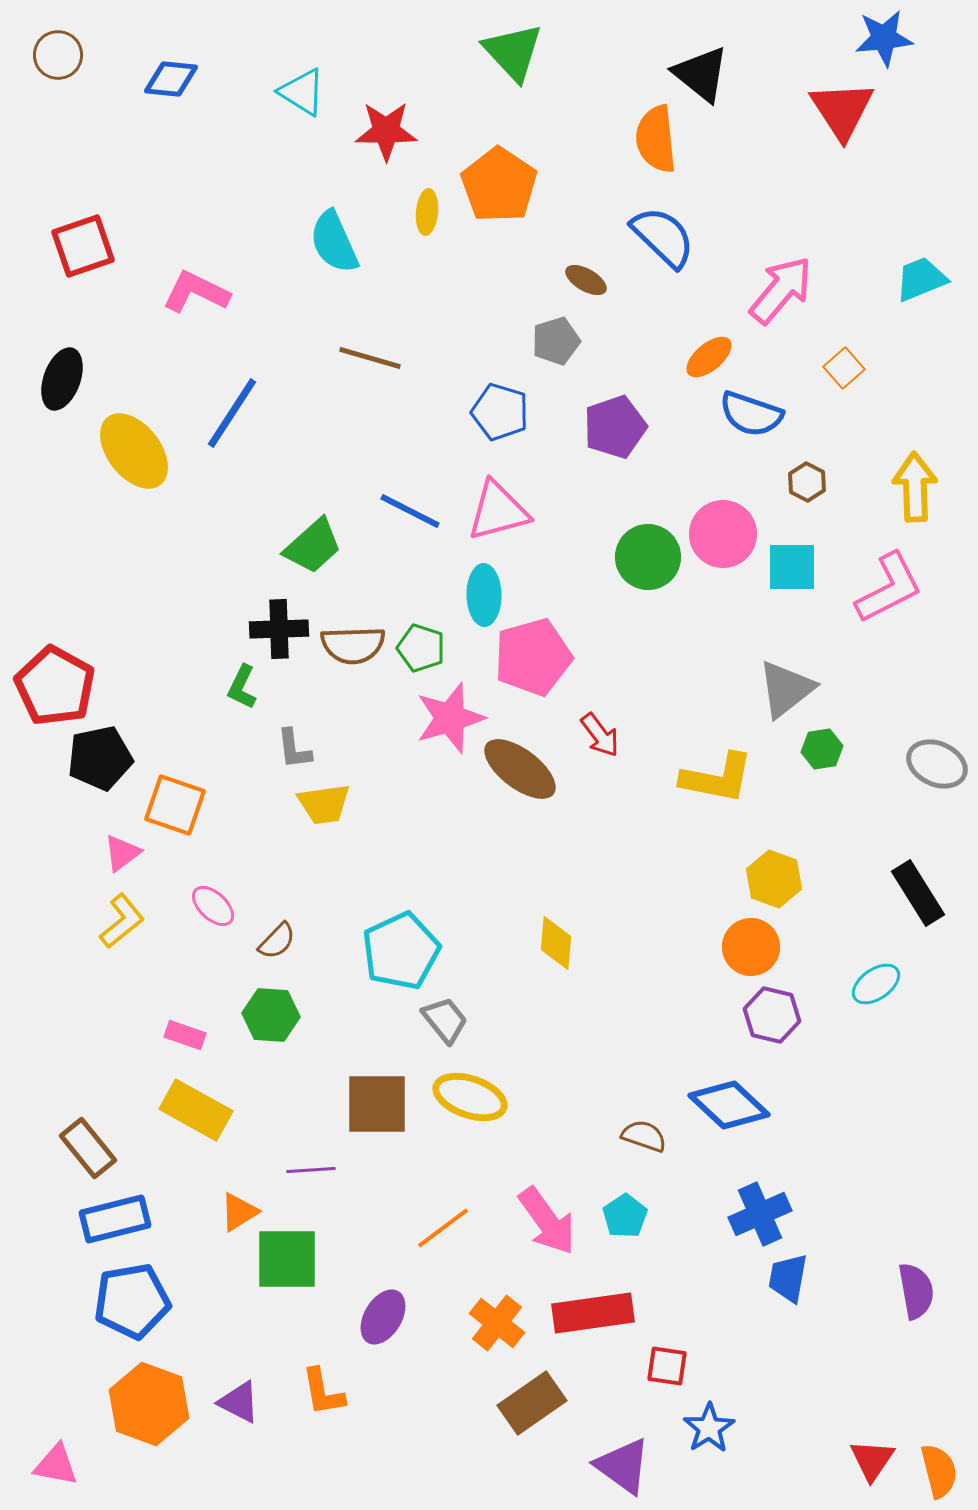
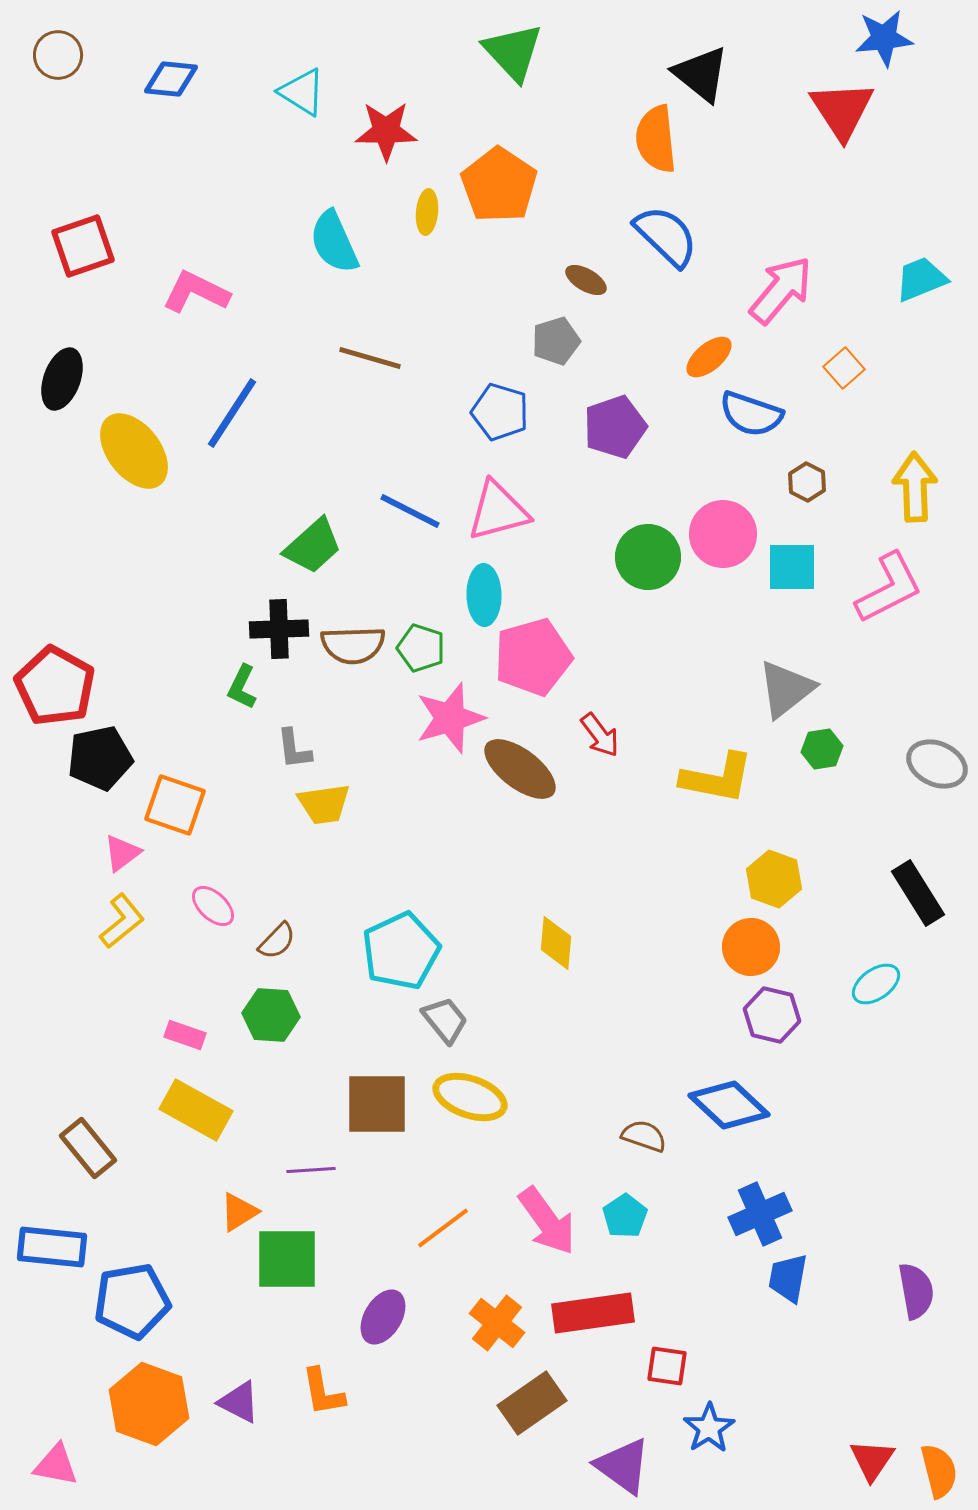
blue semicircle at (663, 237): moved 3 px right, 1 px up
blue rectangle at (115, 1219): moved 63 px left, 28 px down; rotated 20 degrees clockwise
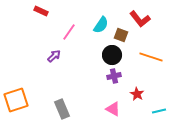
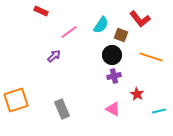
pink line: rotated 18 degrees clockwise
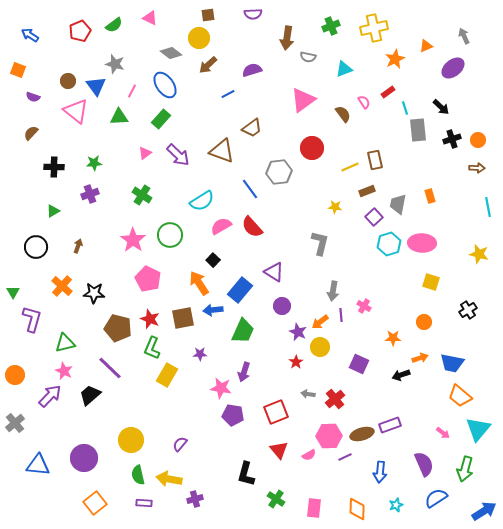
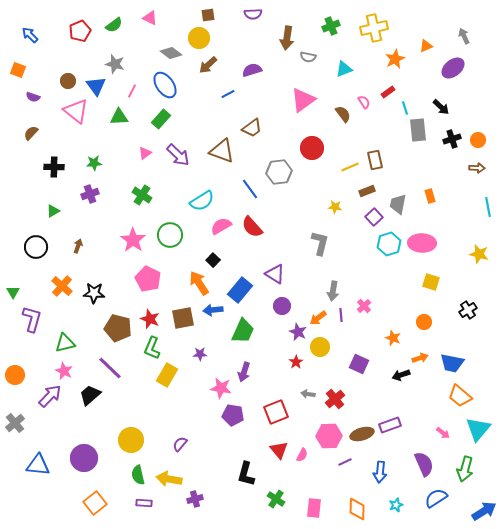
blue arrow at (30, 35): rotated 12 degrees clockwise
purple triangle at (274, 272): moved 1 px right, 2 px down
pink cross at (364, 306): rotated 16 degrees clockwise
orange arrow at (320, 322): moved 2 px left, 4 px up
orange star at (393, 338): rotated 21 degrees clockwise
pink semicircle at (309, 455): moved 7 px left; rotated 32 degrees counterclockwise
purple line at (345, 457): moved 5 px down
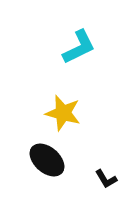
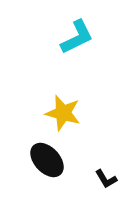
cyan L-shape: moved 2 px left, 10 px up
black ellipse: rotated 6 degrees clockwise
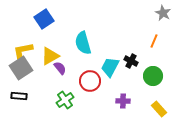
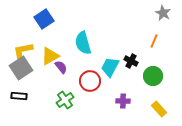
purple semicircle: moved 1 px right, 1 px up
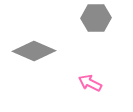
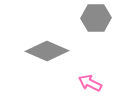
gray diamond: moved 13 px right
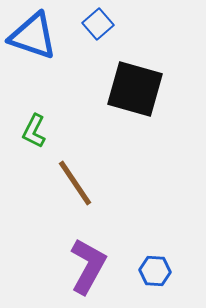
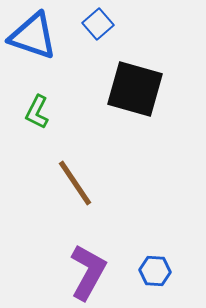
green L-shape: moved 3 px right, 19 px up
purple L-shape: moved 6 px down
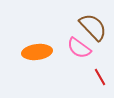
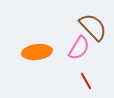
pink semicircle: rotated 95 degrees counterclockwise
red line: moved 14 px left, 4 px down
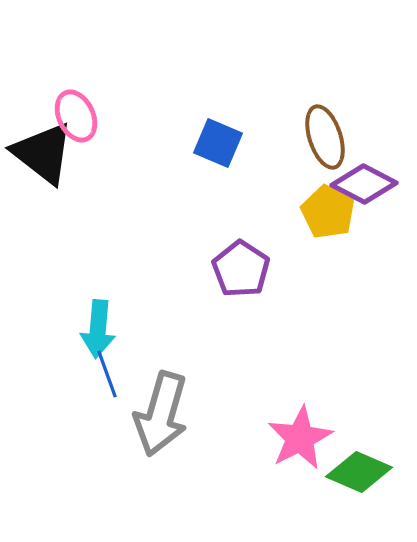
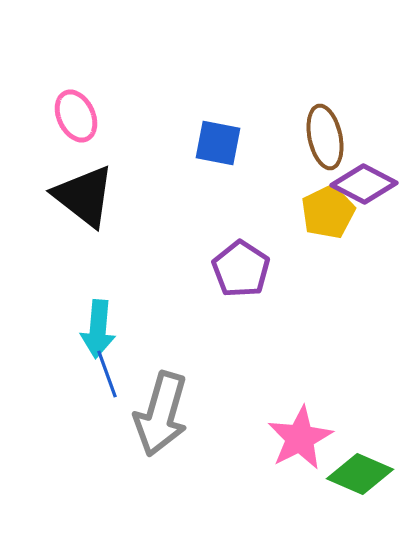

* **Your assignment**:
Word for word, restate the lines from the first line of the material through the line containing "gray diamond: moved 13 px right", with the pictures left out.

* **Result**:
blue semicircle at (663, 237): moved 3 px right, 1 px up
blue rectangle at (115, 1219): moved 63 px left, 28 px down; rotated 20 degrees clockwise
pink line: rotated 18 degrees clockwise
blue arrow at (30, 35): rotated 12 degrees clockwise
purple triangle at (274, 272): moved 1 px right, 2 px down
pink cross at (364, 306): rotated 16 degrees clockwise
orange arrow at (320, 322): moved 2 px left, 4 px up
orange star at (393, 338): rotated 21 degrees clockwise
pink semicircle at (309, 455): moved 7 px left; rotated 32 degrees counterclockwise
purple line at (345, 457): moved 5 px down
cyan L-shape: moved 2 px left, 10 px up
black ellipse: rotated 6 degrees clockwise
purple semicircle: moved 1 px right, 1 px up
gray diamond: moved 13 px right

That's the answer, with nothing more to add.